[Opening Available data section]

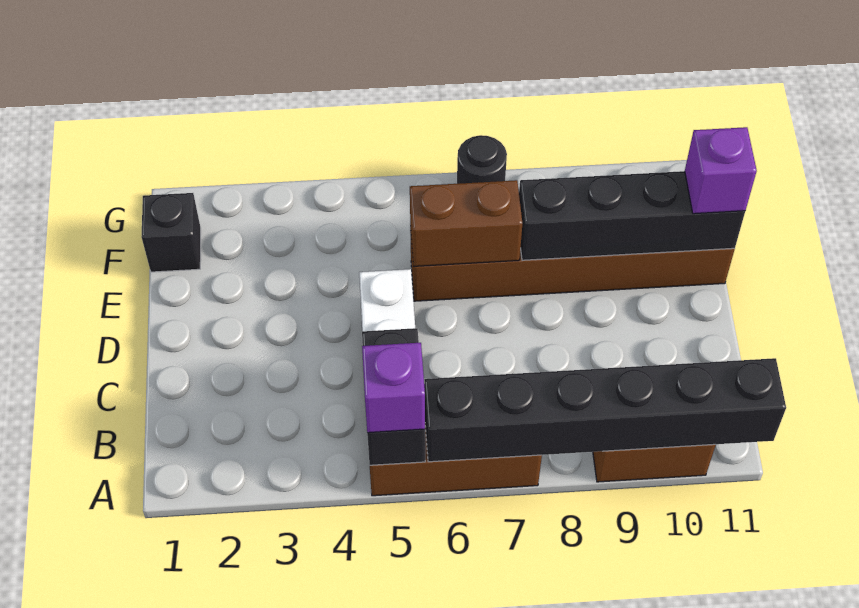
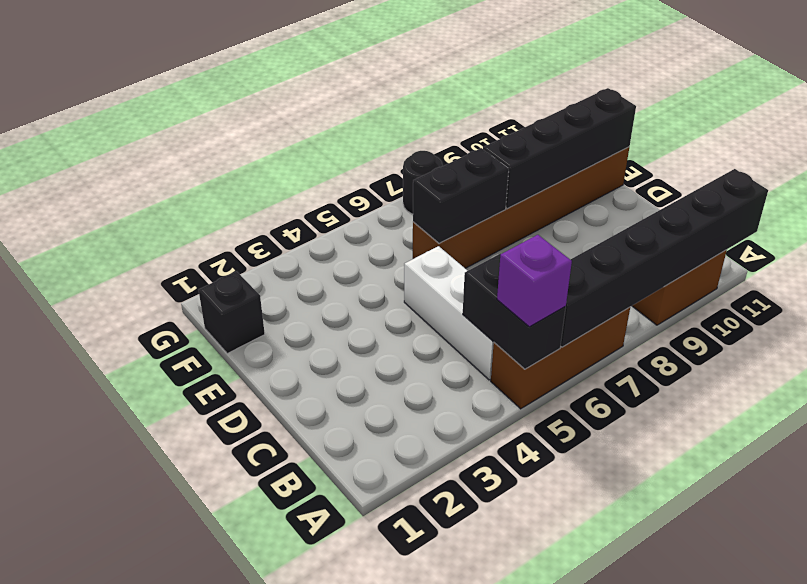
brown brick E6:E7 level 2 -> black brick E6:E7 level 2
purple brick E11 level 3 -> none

[Closing Available data section]
[Opening Available data section]

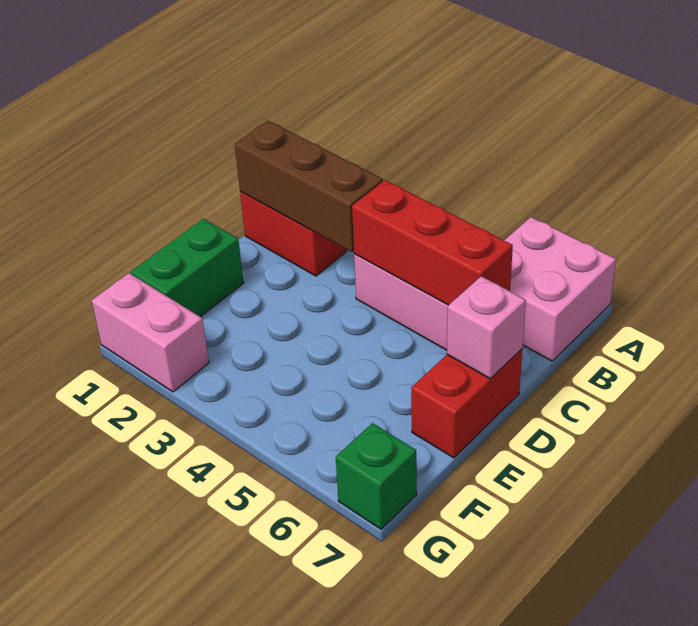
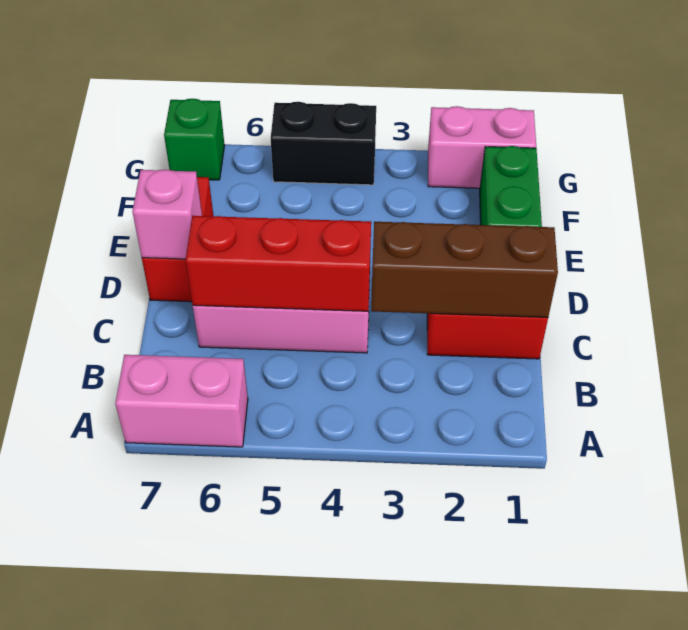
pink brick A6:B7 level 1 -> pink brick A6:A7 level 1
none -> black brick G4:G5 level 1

[Closing Available data section]

• **Assigned task**
Within the data above, the span starting at the line containing "brown brick E6:E7" and ending at the line containing "purple brick E11 level 3 -> none" is to be retyped exactly, with no other lines.

• **Output for this exercise**
brown brick E6:E7 level 2 -> black brick E6:E7 level 2
purple brick E11 level 3 -> none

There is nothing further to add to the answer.